##### Source data

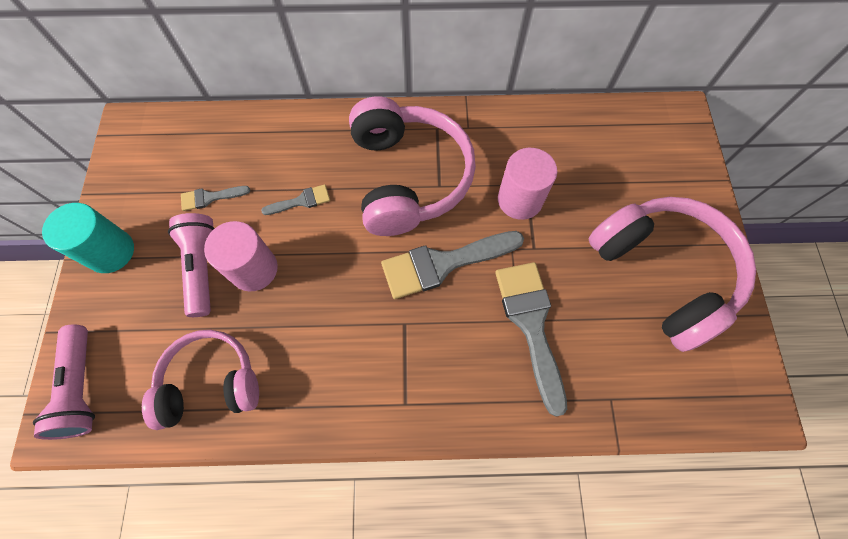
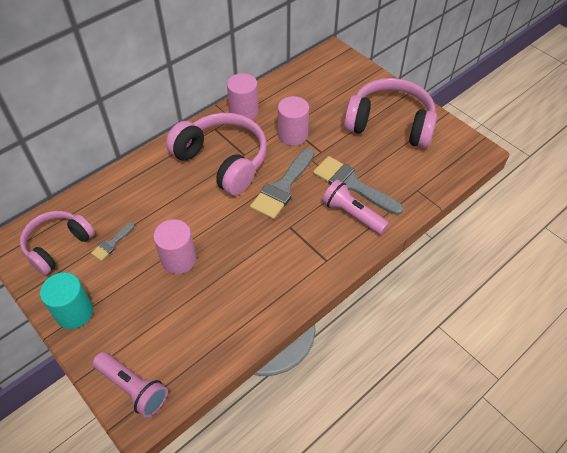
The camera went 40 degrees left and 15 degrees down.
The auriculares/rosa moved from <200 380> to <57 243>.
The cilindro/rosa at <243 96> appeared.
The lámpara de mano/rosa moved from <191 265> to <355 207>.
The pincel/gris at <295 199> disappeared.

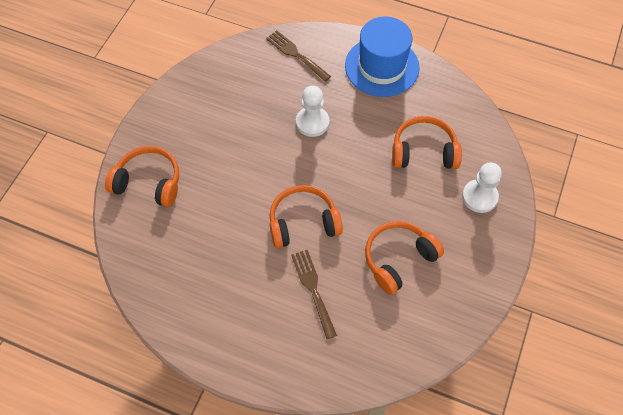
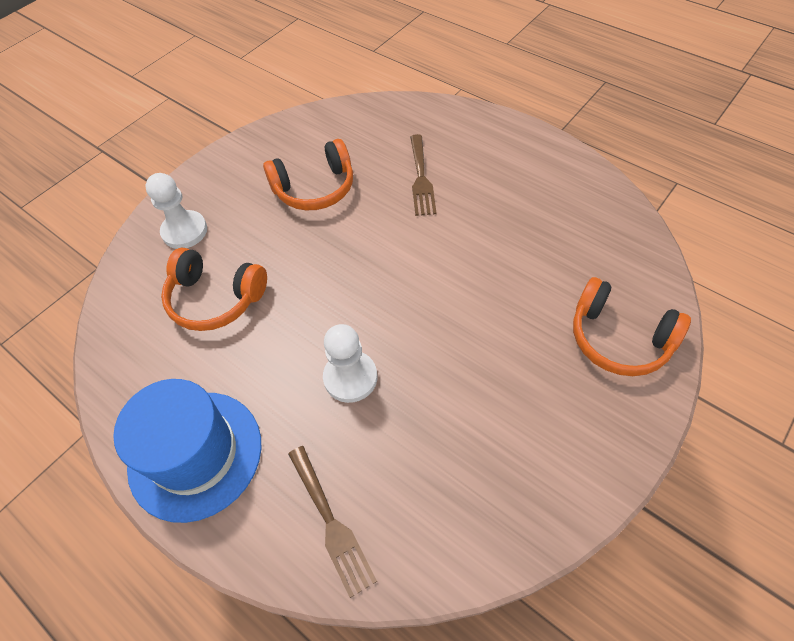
The camera went 160 degrees left and 5 degrees down.
The auriculares/naranja at <306 216> disappeared.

##########

- [Exercise] Please return, exactly as written, the lines from the first line of the records above through the line containing "The pincel/gris at <295 199> disappeared.", both included, leaving out any pictures.

- [Response to the exercise]
The camera went 40 degrees left and 15 degrees down.
The auriculares/rosa moved from <200 380> to <57 243>.
The cilindro/rosa at <243 96> appeared.
The lámpara de mano/rosa moved from <191 265> to <355 207>.
The pincel/gris at <295 199> disappeared.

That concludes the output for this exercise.